(Image change detection data)
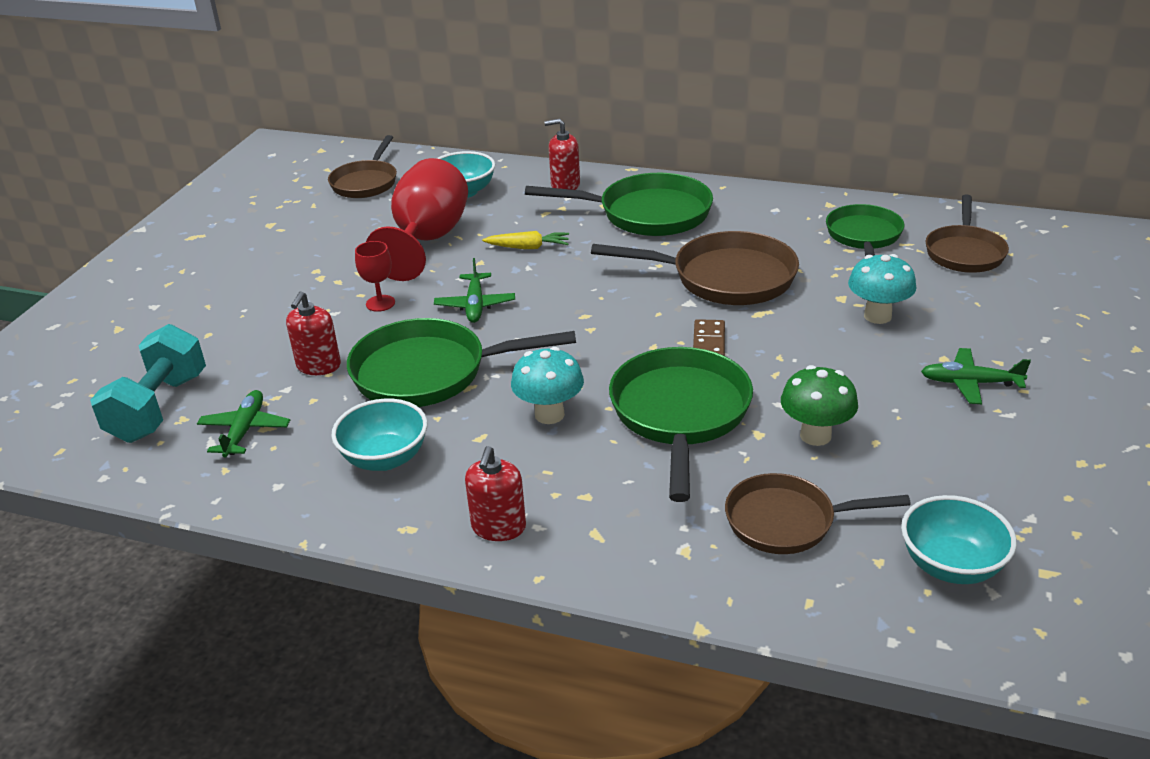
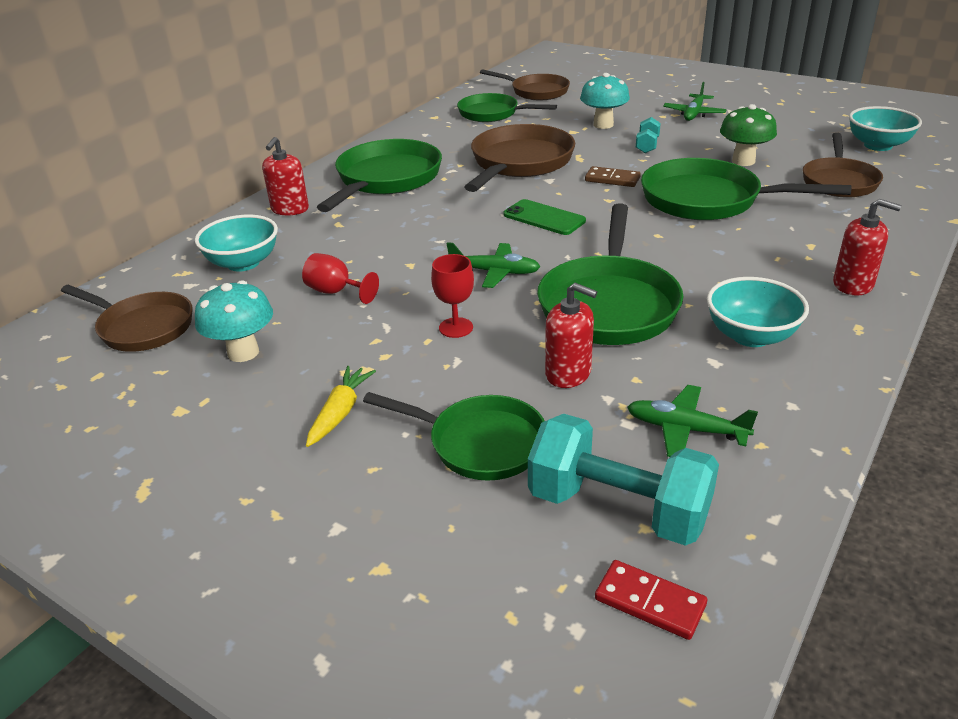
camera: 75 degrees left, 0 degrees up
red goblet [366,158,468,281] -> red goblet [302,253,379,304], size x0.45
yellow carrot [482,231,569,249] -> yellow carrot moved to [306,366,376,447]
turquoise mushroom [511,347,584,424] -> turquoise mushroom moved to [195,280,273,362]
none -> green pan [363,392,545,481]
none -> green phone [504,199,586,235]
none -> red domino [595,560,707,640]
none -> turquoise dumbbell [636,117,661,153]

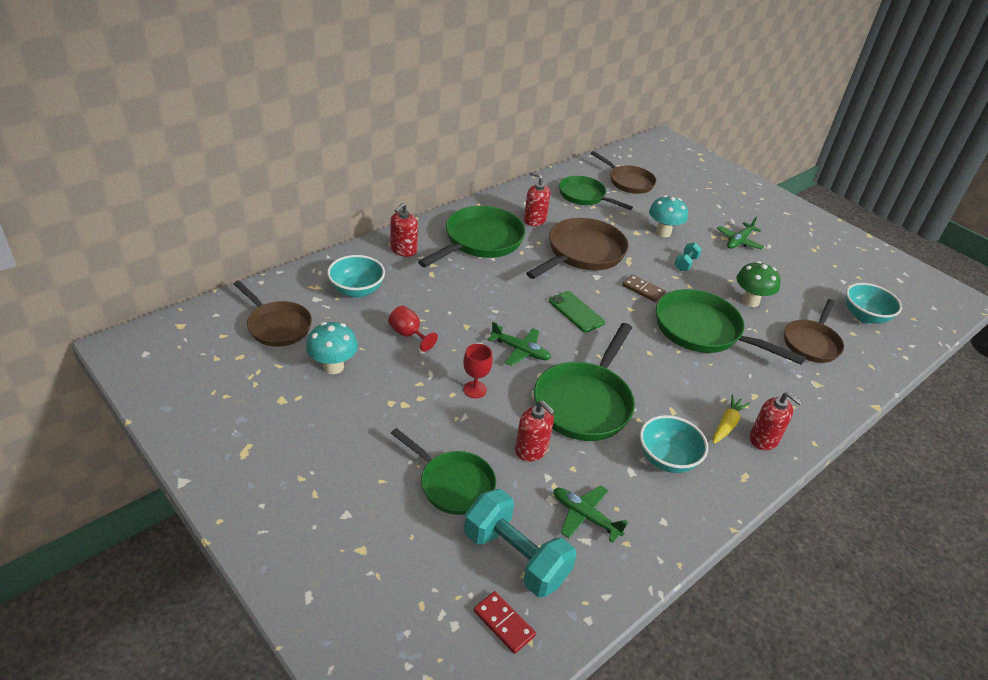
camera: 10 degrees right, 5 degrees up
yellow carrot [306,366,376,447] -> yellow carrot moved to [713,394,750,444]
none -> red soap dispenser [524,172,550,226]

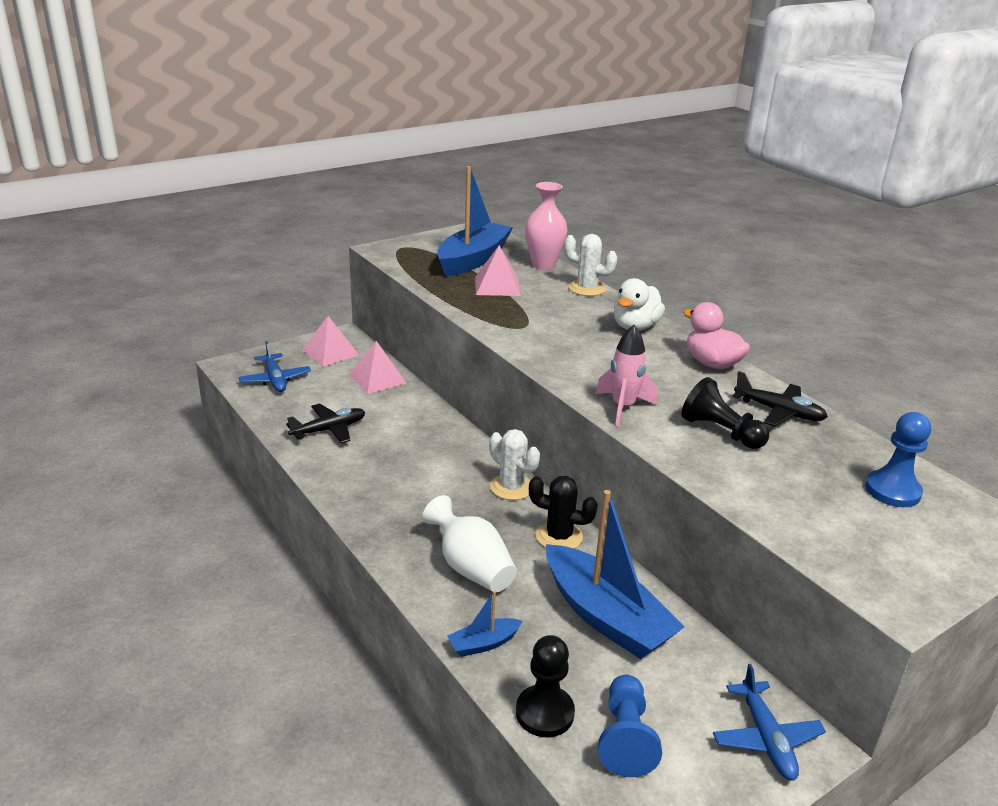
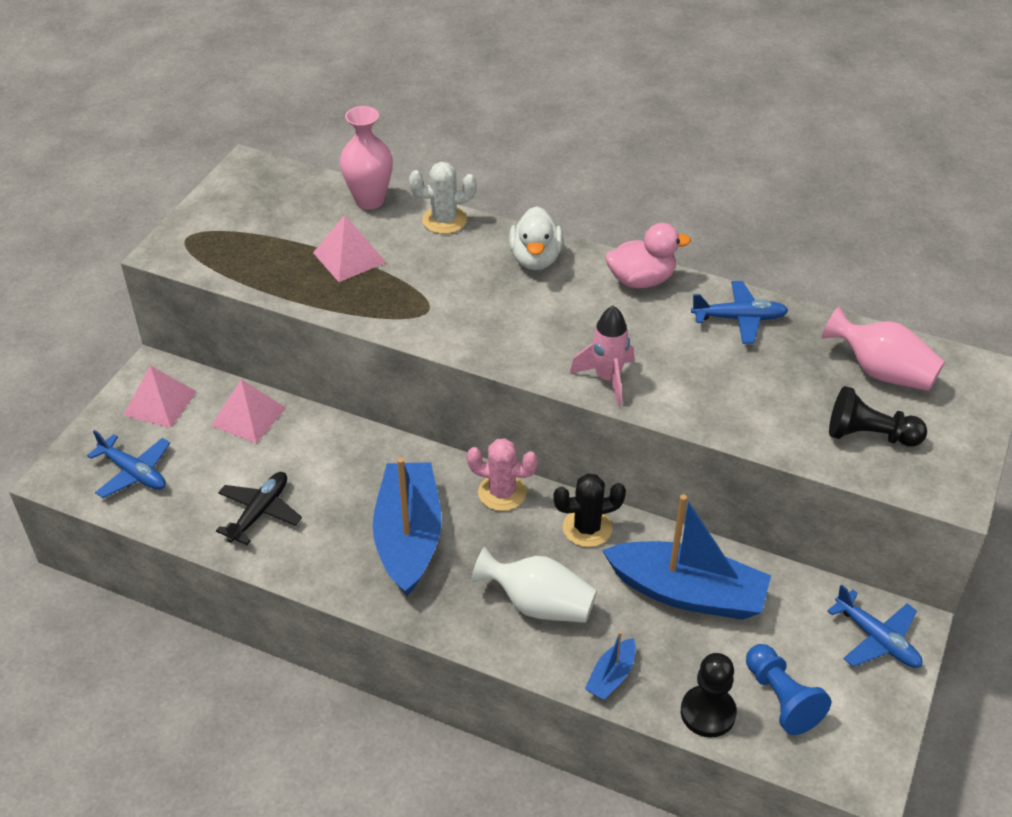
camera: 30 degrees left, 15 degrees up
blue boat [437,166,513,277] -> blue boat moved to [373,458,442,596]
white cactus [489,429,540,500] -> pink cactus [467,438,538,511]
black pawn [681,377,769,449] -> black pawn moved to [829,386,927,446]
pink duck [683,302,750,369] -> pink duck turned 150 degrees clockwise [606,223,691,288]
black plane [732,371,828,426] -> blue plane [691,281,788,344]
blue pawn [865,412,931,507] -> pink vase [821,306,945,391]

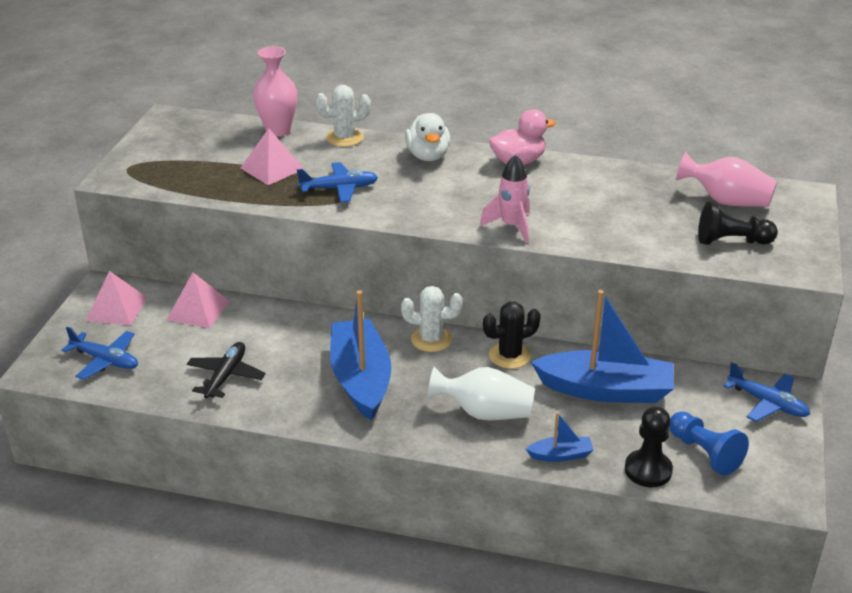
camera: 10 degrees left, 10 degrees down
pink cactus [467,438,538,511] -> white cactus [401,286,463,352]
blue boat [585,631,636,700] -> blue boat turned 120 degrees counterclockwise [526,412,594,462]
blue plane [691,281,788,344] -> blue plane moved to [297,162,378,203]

» What you are asked to do
Output only the lines running from the top of the data above to the line with "none -> turquoise dumbbell [636,117,661,153]", inclusive, word for word and without pictures.

» Answer space
camera: 75 degrees left, 0 degrees up
red goblet [366,158,468,281] -> red goblet [302,253,379,304], size x0.45
yellow carrot [482,231,569,249] -> yellow carrot moved to [306,366,376,447]
turquoise mushroom [511,347,584,424] -> turquoise mushroom moved to [195,280,273,362]
none -> green pan [363,392,545,481]
none -> green phone [504,199,586,235]
none -> red domino [595,560,707,640]
none -> turquoise dumbbell [636,117,661,153]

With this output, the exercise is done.